[DESCRIPTION OF THE TASK]
Below are the records; copy each line in which "size" can be found.

[Extracted data entries]
-.-.-

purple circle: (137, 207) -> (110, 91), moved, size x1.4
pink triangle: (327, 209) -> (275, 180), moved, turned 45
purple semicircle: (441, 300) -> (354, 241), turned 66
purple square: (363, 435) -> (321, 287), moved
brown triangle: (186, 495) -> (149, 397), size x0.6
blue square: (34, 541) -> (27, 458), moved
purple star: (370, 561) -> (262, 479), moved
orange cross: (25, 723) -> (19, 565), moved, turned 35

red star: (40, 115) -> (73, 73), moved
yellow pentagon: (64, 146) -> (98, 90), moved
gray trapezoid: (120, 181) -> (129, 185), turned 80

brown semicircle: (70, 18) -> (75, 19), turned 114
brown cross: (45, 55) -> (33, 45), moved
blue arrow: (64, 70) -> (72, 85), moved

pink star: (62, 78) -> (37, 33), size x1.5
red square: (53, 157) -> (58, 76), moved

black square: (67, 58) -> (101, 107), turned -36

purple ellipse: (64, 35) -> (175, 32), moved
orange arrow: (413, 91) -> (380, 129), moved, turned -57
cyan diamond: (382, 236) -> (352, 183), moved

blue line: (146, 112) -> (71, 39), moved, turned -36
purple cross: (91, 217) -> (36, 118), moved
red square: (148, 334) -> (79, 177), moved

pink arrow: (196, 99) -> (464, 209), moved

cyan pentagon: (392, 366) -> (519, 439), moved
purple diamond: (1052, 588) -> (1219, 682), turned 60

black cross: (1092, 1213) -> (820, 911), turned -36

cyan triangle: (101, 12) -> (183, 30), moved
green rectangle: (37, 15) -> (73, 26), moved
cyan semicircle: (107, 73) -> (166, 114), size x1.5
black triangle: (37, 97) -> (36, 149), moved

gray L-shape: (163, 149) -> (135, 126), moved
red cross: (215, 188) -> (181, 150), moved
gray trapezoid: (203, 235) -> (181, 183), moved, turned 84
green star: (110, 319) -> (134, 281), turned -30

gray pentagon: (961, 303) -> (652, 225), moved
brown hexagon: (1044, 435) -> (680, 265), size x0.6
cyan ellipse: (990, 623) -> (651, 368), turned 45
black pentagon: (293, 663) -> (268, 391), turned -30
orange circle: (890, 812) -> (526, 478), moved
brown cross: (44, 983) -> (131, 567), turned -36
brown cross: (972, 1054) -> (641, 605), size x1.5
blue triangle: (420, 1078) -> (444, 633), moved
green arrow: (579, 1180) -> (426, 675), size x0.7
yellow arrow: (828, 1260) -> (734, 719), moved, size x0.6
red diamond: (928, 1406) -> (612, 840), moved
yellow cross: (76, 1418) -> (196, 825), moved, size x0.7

-.-.-

[TASK SOLUTION]
purple circle: (137, 207) -> (110, 91), moved, size x1.4
brown triangle: (186, 495) -> (149, 397), size x0.6
pink star: (62, 78) -> (37, 33), size x1.5
cyan semicircle: (107, 73) -> (166, 114), size x1.5
brown hexagon: (1044, 435) -> (680, 265), size x0.6
brown cross: (972, 1054) -> (641, 605), size x1.5
green arrow: (579, 1180) -> (426, 675), size x0.7
yellow arrow: (828, 1260) -> (734, 719), moved, size x0.6
yellow cross: (76, 1418) -> (196, 825), moved, size x0.7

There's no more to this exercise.